Exercise brief:
Convert the entries into a Markdown table with the columns Row and Line. Include everything from the start of the entries up to and including the line with "Best Band Performance (724, 58)", numbering each row and omitting blank lines.

:: Extracted data

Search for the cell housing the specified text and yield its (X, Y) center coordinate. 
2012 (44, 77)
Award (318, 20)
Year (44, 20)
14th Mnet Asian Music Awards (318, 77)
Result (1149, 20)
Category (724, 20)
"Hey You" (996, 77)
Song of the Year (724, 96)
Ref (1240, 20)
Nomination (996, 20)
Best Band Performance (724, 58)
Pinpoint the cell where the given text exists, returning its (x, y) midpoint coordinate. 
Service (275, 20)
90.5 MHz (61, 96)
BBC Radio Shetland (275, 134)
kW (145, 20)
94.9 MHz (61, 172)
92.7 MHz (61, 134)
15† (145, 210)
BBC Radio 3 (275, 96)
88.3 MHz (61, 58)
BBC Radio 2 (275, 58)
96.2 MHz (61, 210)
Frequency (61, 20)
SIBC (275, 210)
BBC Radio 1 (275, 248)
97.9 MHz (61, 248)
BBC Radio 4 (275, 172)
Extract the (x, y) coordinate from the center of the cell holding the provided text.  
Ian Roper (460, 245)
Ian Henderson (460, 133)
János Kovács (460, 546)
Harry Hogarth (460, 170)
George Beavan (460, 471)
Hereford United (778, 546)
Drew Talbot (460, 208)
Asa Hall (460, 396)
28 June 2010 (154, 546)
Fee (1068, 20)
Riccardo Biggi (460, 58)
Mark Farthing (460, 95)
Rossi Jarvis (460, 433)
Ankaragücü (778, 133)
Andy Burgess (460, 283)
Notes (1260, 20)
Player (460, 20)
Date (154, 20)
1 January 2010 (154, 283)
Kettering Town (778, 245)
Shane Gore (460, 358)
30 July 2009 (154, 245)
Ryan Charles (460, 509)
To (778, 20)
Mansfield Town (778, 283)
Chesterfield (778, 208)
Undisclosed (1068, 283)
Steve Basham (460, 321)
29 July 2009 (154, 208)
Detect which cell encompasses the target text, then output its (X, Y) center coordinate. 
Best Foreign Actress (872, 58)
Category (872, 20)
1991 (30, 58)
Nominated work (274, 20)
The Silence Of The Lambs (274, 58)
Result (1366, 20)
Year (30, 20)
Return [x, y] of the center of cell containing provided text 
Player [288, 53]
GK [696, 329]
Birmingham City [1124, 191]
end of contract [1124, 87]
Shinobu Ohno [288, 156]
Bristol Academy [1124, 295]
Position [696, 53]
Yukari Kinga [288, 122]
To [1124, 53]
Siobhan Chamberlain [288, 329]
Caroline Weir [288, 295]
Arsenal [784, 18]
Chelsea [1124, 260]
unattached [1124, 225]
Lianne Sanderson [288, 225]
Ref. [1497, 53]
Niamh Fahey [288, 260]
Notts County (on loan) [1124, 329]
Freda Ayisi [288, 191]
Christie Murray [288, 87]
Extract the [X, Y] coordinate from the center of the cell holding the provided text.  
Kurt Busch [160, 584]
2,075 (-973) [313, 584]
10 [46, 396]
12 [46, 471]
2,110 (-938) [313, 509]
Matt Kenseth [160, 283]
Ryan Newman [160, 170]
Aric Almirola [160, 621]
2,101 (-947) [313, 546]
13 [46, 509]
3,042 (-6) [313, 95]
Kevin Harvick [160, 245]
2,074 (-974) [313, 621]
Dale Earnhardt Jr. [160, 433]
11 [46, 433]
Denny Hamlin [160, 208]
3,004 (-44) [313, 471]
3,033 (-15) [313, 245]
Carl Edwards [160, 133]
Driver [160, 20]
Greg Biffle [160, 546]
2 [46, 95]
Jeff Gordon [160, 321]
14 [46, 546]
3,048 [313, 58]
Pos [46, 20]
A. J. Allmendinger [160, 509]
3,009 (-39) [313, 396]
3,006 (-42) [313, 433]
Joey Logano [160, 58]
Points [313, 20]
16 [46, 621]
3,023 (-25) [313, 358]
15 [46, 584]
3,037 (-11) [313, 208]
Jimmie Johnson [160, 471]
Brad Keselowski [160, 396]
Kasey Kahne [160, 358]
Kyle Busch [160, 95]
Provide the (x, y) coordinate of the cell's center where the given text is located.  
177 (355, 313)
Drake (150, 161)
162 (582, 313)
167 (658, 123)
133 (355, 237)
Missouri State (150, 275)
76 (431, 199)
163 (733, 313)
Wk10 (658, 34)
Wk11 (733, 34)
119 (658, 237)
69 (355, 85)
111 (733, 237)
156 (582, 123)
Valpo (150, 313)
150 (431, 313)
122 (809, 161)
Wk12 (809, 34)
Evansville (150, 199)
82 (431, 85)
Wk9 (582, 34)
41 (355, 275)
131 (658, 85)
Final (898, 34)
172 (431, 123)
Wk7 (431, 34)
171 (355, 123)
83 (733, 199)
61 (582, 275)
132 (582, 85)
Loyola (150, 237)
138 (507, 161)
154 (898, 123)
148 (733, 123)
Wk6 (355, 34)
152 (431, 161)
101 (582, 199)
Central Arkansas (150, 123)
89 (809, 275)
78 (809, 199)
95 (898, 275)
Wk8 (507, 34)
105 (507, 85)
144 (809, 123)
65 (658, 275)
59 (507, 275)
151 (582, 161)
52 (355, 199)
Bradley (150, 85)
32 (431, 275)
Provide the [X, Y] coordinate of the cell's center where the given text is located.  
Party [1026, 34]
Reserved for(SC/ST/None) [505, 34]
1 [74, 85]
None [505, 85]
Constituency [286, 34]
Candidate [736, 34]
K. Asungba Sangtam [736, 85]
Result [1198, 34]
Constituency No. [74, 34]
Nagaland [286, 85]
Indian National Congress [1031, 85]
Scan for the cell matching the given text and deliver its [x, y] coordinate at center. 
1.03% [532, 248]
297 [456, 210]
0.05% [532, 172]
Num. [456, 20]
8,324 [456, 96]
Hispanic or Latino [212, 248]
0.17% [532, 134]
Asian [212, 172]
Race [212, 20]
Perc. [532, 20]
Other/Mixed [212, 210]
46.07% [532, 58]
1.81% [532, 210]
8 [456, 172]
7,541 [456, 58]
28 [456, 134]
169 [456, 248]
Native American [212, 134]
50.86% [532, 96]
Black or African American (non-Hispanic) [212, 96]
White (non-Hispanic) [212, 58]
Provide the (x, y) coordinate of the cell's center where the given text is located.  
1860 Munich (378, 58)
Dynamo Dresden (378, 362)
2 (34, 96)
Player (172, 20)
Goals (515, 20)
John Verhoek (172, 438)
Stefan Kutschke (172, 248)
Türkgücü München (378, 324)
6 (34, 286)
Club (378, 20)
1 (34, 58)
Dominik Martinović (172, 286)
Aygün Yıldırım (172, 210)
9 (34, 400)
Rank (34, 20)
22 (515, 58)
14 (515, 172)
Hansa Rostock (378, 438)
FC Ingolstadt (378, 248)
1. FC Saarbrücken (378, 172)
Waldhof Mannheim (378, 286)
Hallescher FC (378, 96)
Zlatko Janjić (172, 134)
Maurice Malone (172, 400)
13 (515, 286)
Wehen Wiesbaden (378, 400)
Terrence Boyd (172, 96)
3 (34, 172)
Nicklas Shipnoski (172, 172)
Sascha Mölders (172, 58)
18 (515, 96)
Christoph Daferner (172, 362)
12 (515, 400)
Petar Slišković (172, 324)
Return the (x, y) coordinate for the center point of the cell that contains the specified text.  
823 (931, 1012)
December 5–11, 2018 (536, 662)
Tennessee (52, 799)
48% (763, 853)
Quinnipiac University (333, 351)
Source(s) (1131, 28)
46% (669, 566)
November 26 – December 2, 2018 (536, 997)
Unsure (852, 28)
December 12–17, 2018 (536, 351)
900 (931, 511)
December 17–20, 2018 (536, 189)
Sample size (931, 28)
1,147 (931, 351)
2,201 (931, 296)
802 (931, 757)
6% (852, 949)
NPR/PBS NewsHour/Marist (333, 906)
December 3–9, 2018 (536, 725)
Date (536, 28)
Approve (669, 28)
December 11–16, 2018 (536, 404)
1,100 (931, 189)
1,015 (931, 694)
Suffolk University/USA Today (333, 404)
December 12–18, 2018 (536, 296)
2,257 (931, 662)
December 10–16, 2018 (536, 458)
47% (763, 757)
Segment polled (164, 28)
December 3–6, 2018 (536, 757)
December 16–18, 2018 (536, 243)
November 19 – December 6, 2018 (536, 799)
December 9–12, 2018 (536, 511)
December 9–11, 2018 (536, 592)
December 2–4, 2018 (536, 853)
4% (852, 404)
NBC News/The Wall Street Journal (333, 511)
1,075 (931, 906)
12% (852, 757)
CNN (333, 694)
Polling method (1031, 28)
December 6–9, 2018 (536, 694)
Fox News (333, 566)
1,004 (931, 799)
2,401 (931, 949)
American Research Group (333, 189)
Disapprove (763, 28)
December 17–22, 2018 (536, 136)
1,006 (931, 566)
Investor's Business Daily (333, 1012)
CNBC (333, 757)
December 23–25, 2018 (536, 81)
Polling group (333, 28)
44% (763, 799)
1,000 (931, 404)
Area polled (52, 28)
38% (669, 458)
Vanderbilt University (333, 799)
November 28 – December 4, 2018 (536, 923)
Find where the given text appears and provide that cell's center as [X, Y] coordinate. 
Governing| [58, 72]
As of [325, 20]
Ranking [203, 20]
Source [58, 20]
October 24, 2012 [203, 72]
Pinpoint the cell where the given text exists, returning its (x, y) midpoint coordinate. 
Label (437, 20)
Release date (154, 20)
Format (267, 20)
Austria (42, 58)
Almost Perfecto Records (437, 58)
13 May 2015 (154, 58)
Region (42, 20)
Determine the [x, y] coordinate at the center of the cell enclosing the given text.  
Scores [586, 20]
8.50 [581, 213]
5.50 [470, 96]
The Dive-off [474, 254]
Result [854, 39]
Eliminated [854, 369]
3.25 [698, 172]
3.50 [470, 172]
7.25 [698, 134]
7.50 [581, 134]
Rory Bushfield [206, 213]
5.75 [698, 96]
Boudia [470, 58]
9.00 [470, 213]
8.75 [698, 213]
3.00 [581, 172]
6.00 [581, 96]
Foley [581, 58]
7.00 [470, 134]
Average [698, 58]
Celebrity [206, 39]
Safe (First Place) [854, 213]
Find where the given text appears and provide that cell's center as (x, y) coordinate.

::::

Task solution:
| Row | Line |
|---|---|
| 1 | Search for the cell housing the specified text and yield its (X, Y) center coordinate.  |
| 2 | 2012 (44, 77) |
| 3 | Award (318, 20) |
| 4 | Year (44, 20) |
| 5 | 14th Mnet Asian Music Awards (318, 77) |
| 6 | Result (1149, 20) |
| 7 | Category (724, 20) |
| 8 | "Hey You" (996, 77) |
| 9 | Song of the Year (724, 96) |
| 10 | Ref (1240, 20) |
| 11 | Nomination (996, 20) |
| 12 | Best Band Performance (724, 58) |